_Your assignment_:
Give the entries below again exactly. Their pictures are not needed.

_Records provided_:
◇ ◇ ◇ ◇

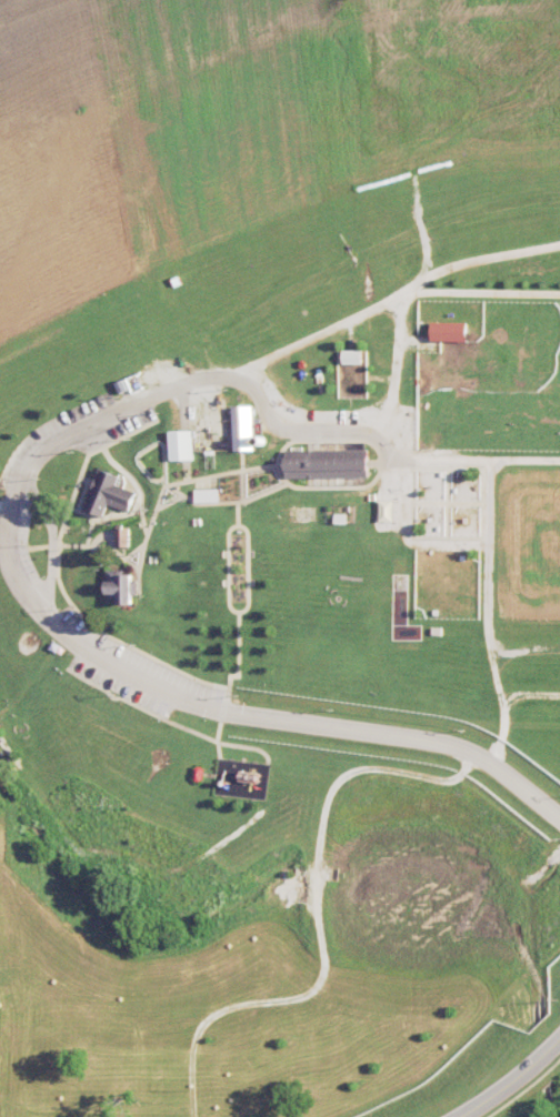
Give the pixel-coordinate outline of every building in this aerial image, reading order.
[(468,341),(468,322),(432,322),(432,340),(468,341)] [(362,363),(362,350),(343,350),(343,363),(362,363)] [(234,452),(234,409),(254,407),(256,452),(241,452),(234,452)] [(173,462),(172,433),(193,432),(193,462),(187,462),(173,462)] [(289,479),(288,452),(370,451),(370,477),(289,479)] [(84,510),(101,470),(120,477),(117,485),(137,494),(133,503),(129,513),(109,505),(103,517),(84,510)] [(197,503),(196,491),(220,491),(221,503),(197,503)] [(118,547),(119,531),(132,531),(132,549),(118,547)] [(137,606),(122,607),(122,600),(110,601),(110,572),(119,572),(120,576),(136,576),(137,583),(139,583),(139,595),(137,595),(137,606)]
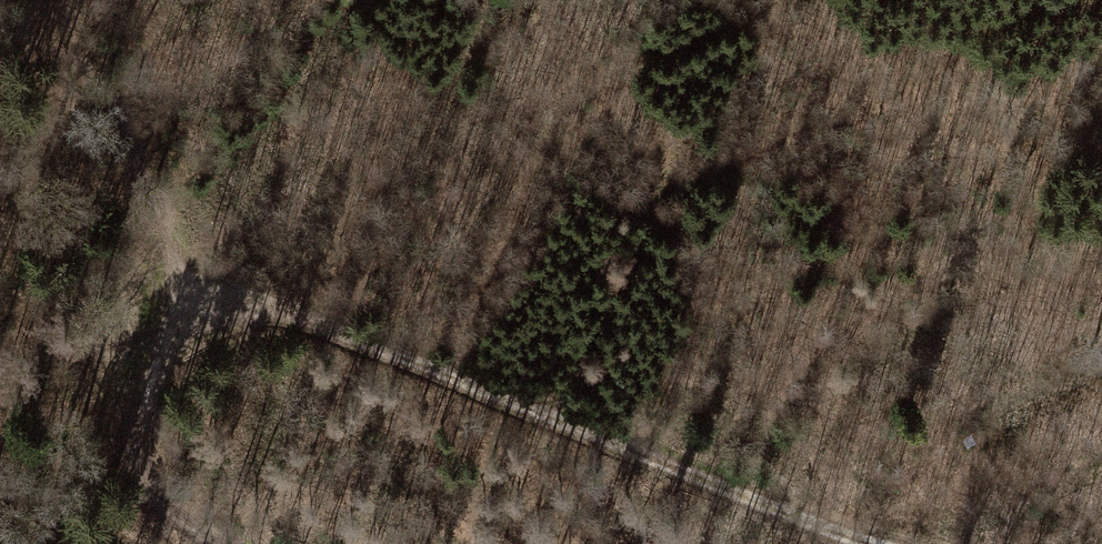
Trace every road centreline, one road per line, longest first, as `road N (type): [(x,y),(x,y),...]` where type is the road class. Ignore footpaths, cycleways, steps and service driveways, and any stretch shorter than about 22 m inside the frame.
road 1 (motorway): [(97,543),(481,417),(829,316),(1101,249)]
road 2 (motorway): [(956,0),(240,155),(0,227)]
road 3 (track): [(884,543),(294,317),(194,296)]
road 4 (motorway): [(778,543),(1101,463)]
road 5 (track): [(216,543),(153,495),(138,466),(148,403),(194,296)]
road 6 (track): [(170,349),(10,375)]

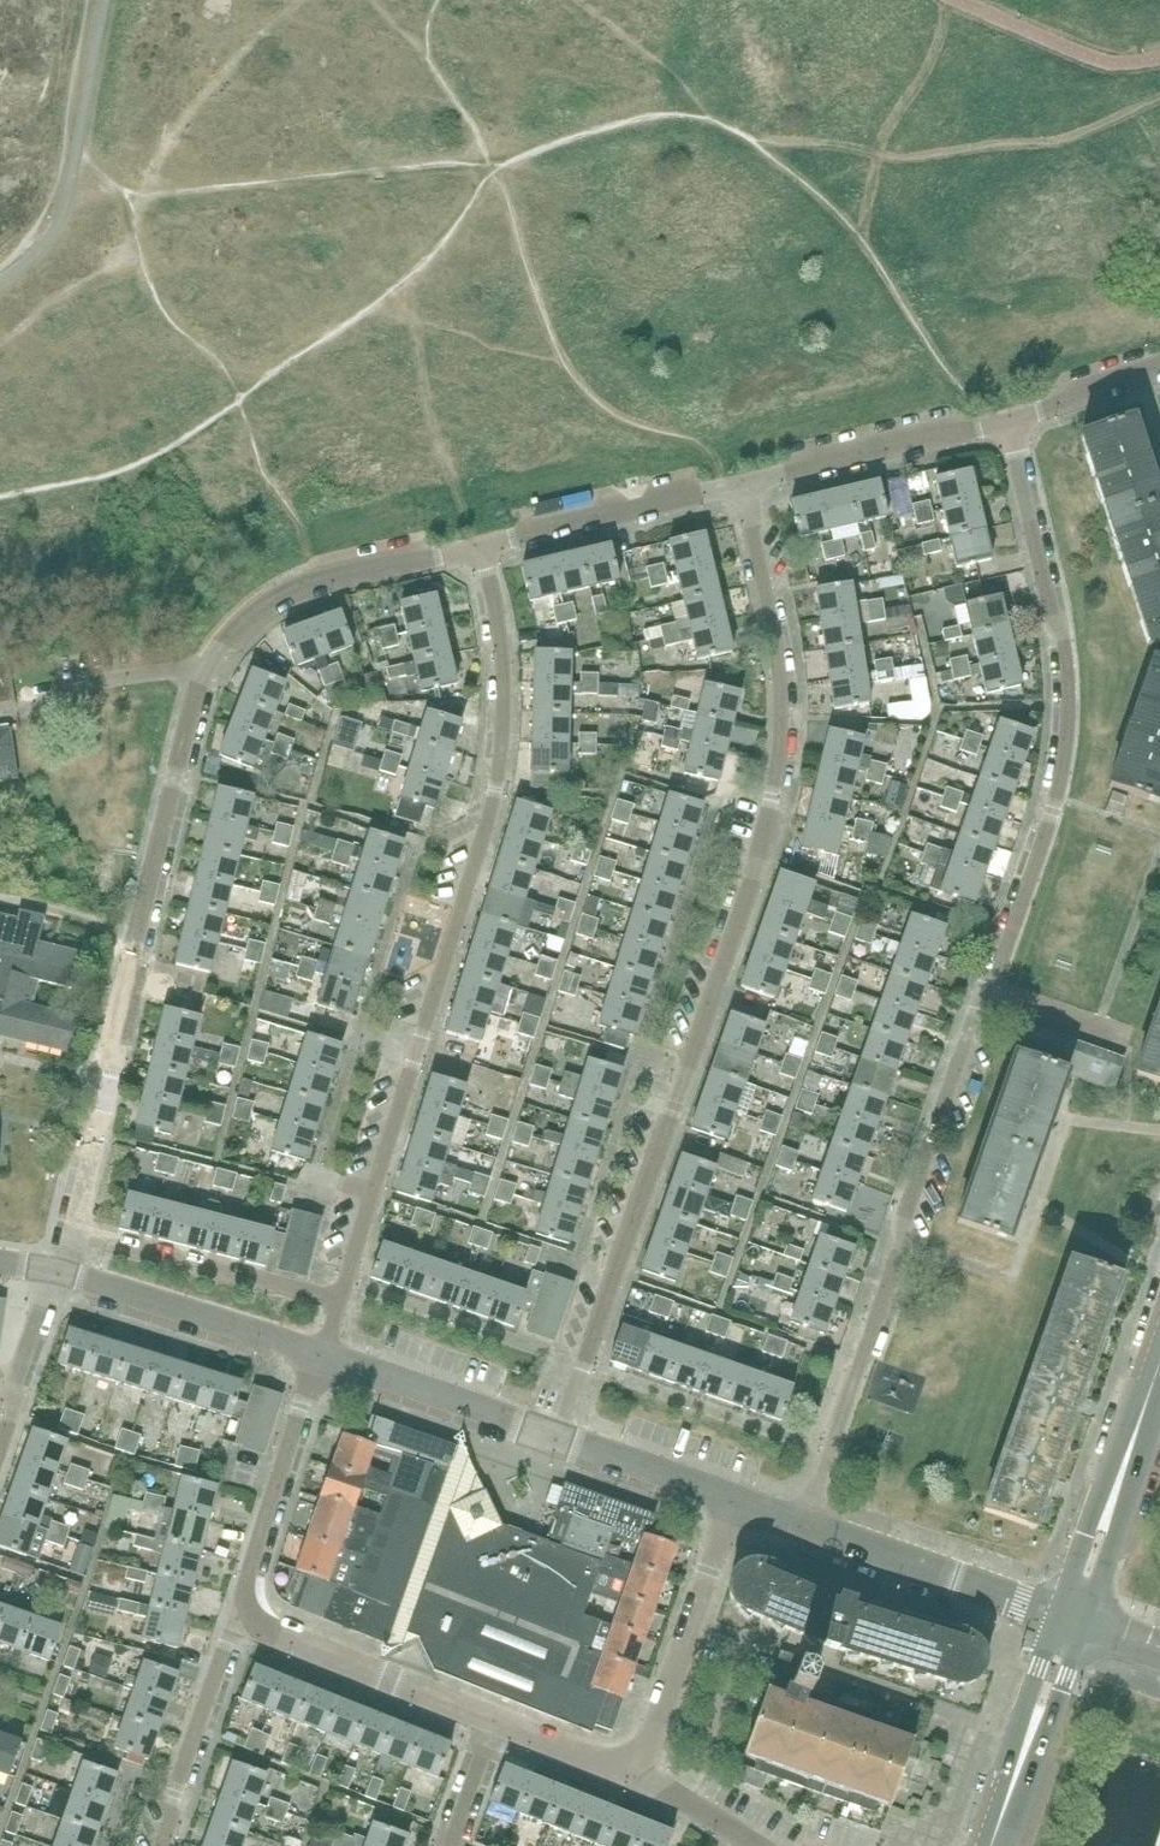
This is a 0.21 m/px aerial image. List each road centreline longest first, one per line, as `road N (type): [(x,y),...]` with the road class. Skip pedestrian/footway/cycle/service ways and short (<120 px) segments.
road 1 (residential): [(1015,417),(1064,649),(1069,704),(1053,809),(803,1524)]
road 2 (residential): [(557,1438),(773,837),(786,747),(781,635),(746,480)]
road 3 (residential): [(72,1230),(200,686),(216,658),(243,627),(292,594),(474,545)]
road 4 (residential): [(474,545),(496,652),(496,791),(340,1296)]
road 5 (residential): [(638,1770),(735,1501)]
road 6 (residential): [(746,480),(474,545)]
road 7 (residential): [(494,1715),(235,1613)]
road 8 (residential): [(746,480),(1015,417)]
road 9 (residential): [(72,1230),(340,1296)]
road 10 (residential): [(322,1358),(62,1272)]
road 11 (residential): [(1058,1617),(803,1524)]
road 12 (residential): [(235,1613),(322,1358)]
road 13 (residential): [(557,1438),(322,1358)]
road 14 (residential): [(154,1845),(235,1613)]
road 15 (tertiary): [(1147,1401),(1100,1494),(1058,1617)]
road 16 (tertiary): [(1085,1626),(1125,1504),(1147,1401)]
road 17 (tertiary): [(993,1839),(1085,1626)]
road 18 (tertiary): [(1058,1617),(993,1839)]
road 19 (residential): [(62,1272),(0,1462)]
road 20 (residential): [(735,1501),(557,1438)]
road 21 (residential): [(638,1770),(494,1715)]
road 22 (residential): [(1159,370),(1015,417)]
road 23 (residential): [(762,1845),(638,1770)]
road 24 (residential): [(494,1715),(448,1845)]

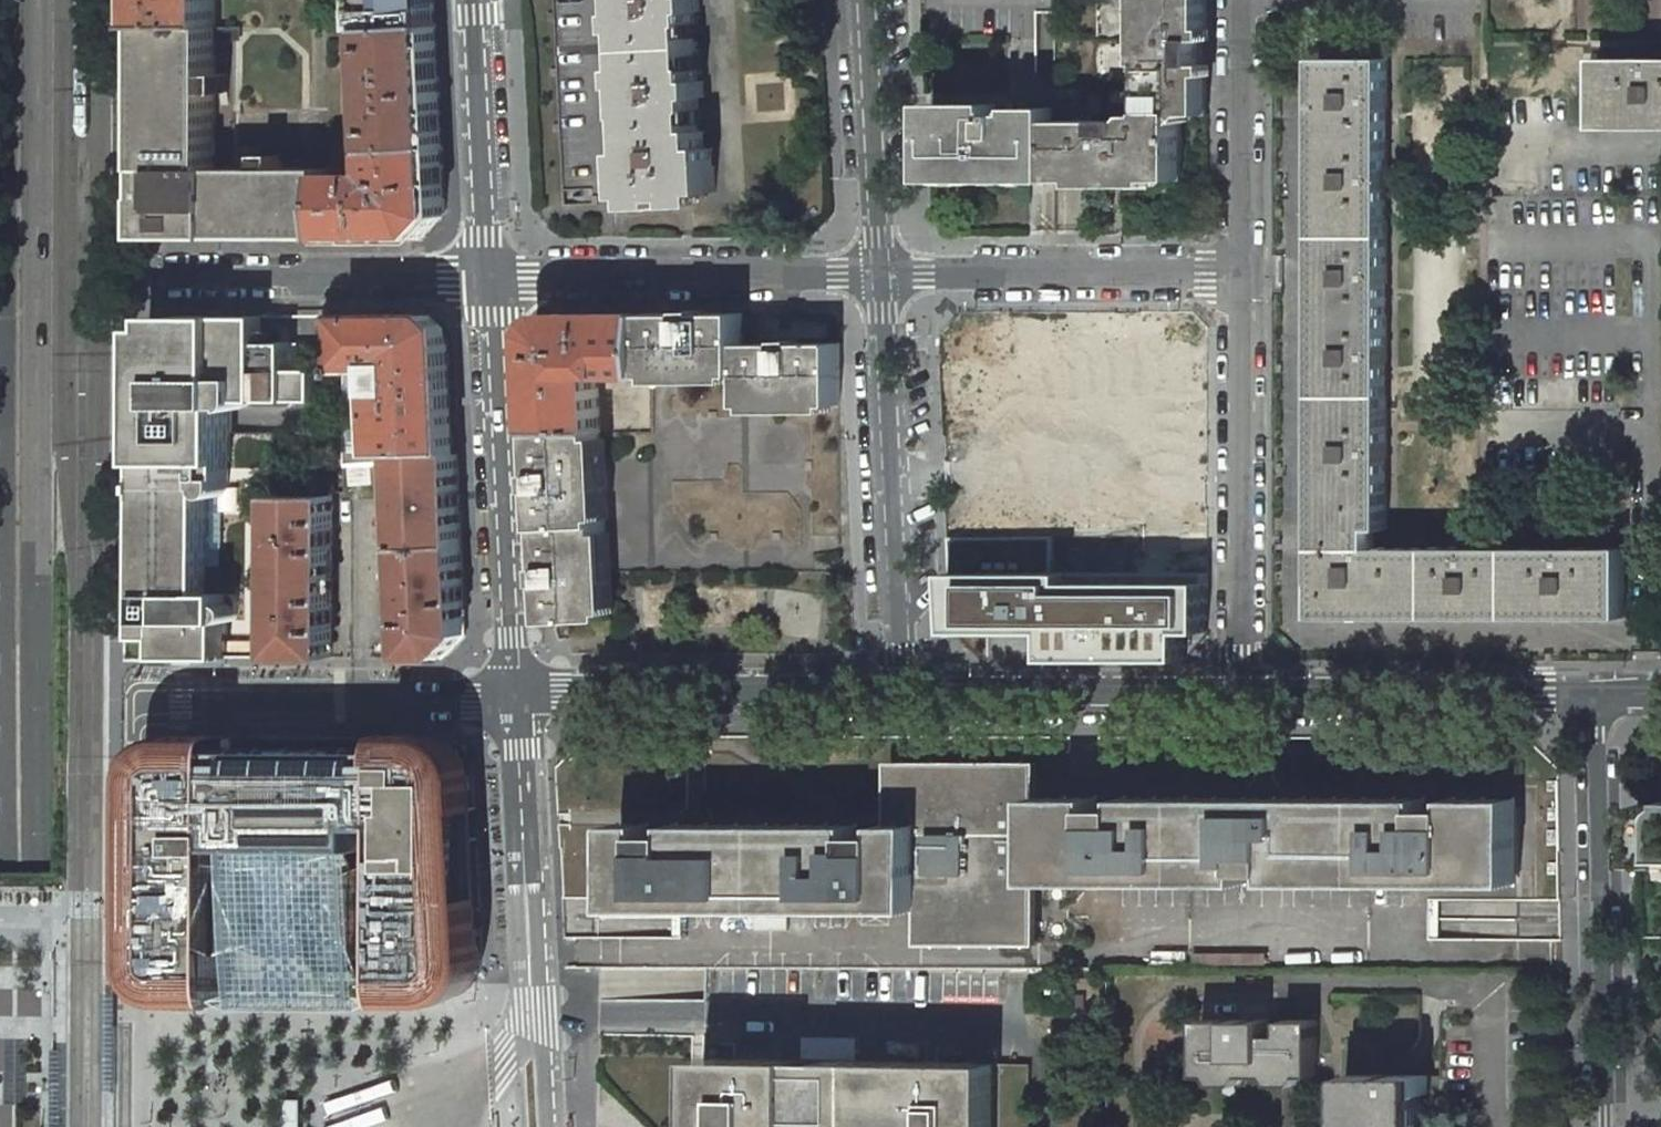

◇ ◇ ◇ ◇

_Solution to this exercise_:
Give the pixel-coordinate outline of every building in this aerial image, reading order.
[(468,341),(468,322),(432,322),(432,340),(468,341)] [(362,363),(362,350),(343,350),(343,363),(362,363)] [(234,452),(234,409),(254,407),(256,452),(241,452),(234,452)] [(173,462),(172,433),(193,432),(193,462),(187,462),(173,462)] [(289,479),(288,452),(370,451),(370,477),(289,479)] [(84,510),(101,470),(120,477),(117,485),(137,494),(133,503),(129,513),(109,505),(103,517),(84,510)] [(197,503),(196,491),(220,491),(221,503),(197,503)] [(118,547),(119,531),(132,531),(132,549),(118,547)] [(137,606),(122,607),(122,600),(110,601),(110,572),(119,572),(120,576),(136,576),(137,583),(139,583),(139,595),(137,595),(137,606)]
Trace every road centreline, one road per line, longest first, as `road N (type): [(x,y),(x,y),...]` where type is the road class. Ignore footpaths, cycleways, steps and service driveways, and any stretch shorter than about 22 m inside the frame.
road 1 (motorway): [(97,543),(481,417),(829,316),(1101,249)]
road 2 (motorway): [(956,0),(240,155),(0,227)]
road 3 (track): [(884,543),(294,317),(194,296)]
road 4 (motorway): [(778,543),(1101,463)]
road 5 (track): [(216,543),(153,495),(138,466),(148,403),(194,296)]
road 6 (track): [(170,349),(10,375)]

This is a 0.21 m/px aerial image. List each road centreline longest first, one per line, as `road N (type): [(x,y),...]` with the road class. Skip pedestrian/footway/cycle/service ways and short (<120 px) segments.
road 1 (residential): [(1015,417),(1064,649),(1069,704),(1053,809),(803,1524)]
road 2 (residential): [(557,1438),(773,837),(786,747),(781,635),(746,480)]
road 3 (residential): [(72,1230),(200,686),(216,658),(243,627),(292,594),(474,545)]
road 4 (residential): [(474,545),(496,652),(496,791),(340,1296)]
road 5 (residential): [(638,1770),(735,1501)]
road 6 (residential): [(746,480),(474,545)]
road 7 (residential): [(494,1715),(235,1613)]
road 8 (residential): [(746,480),(1015,417)]
road 9 (residential): [(72,1230),(340,1296)]
road 10 (residential): [(322,1358),(62,1272)]
road 11 (residential): [(1058,1617),(803,1524)]
road 12 (residential): [(235,1613),(322,1358)]
road 13 (residential): [(557,1438),(322,1358)]
road 14 (residential): [(154,1845),(235,1613)]
road 15 (tertiary): [(1147,1401),(1100,1494),(1058,1617)]
road 16 (tertiary): [(1085,1626),(1125,1504),(1147,1401)]
road 17 (tertiary): [(993,1839),(1085,1626)]
road 18 (tertiary): [(1058,1617),(993,1839)]
road 19 (residential): [(62,1272),(0,1462)]
road 20 (residential): [(735,1501),(557,1438)]
road 21 (residential): [(638,1770),(494,1715)]
road 22 (residential): [(1159,370),(1015,417)]
road 23 (residential): [(762,1845),(638,1770)]
road 24 (residential): [(494,1715),(448,1845)]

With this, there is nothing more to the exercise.